> _Required action_
The response should contain all of the records, copied exactly, and none of the images.

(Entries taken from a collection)
>>>>>

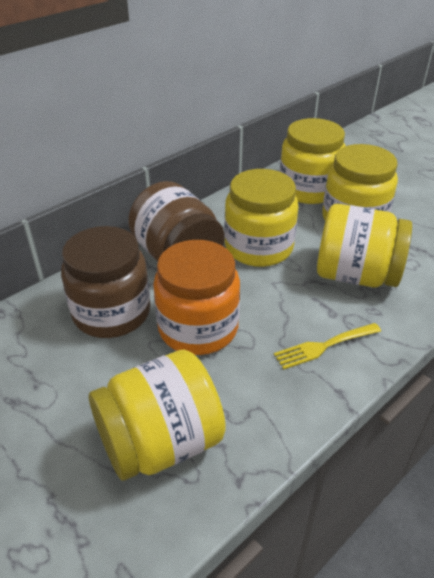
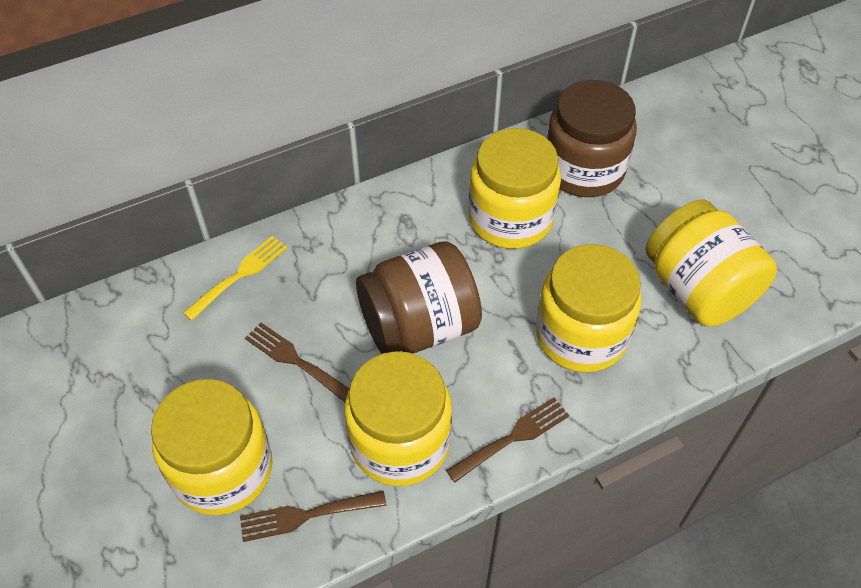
brown fork: 0 -> 3
orange jar: 1 -> 0

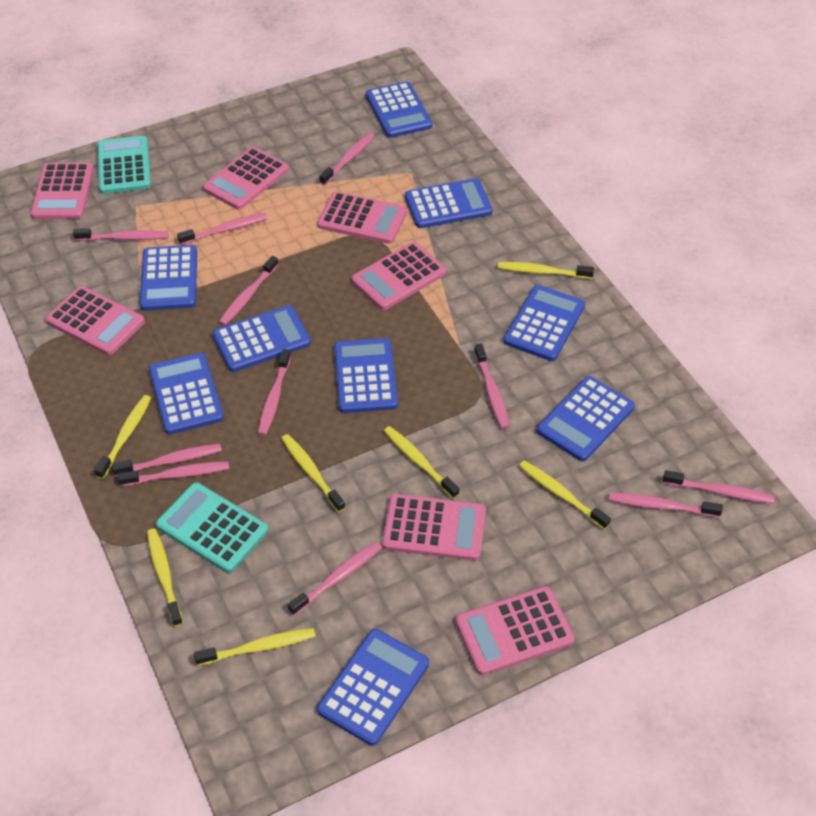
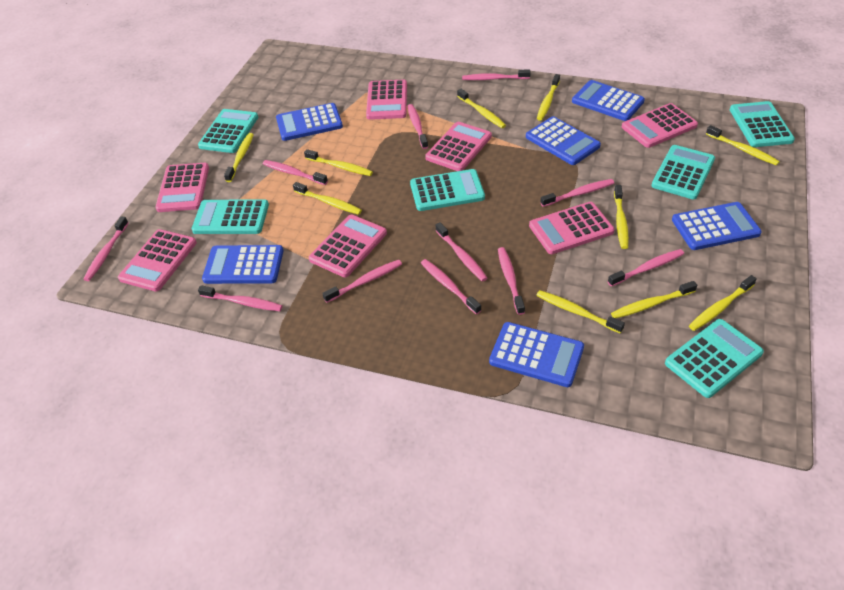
blue calculator: 9 -> 6
turquoise calculator: 2 -> 6
yellow toothbrush: 7 -> 10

<<<<<

> _Problem solution_
brown fork: 0 -> 3
orange jar: 1 -> 0

blue calculator: 9 -> 6
turquoise calculator: 2 -> 6
yellow toothbrush: 7 -> 10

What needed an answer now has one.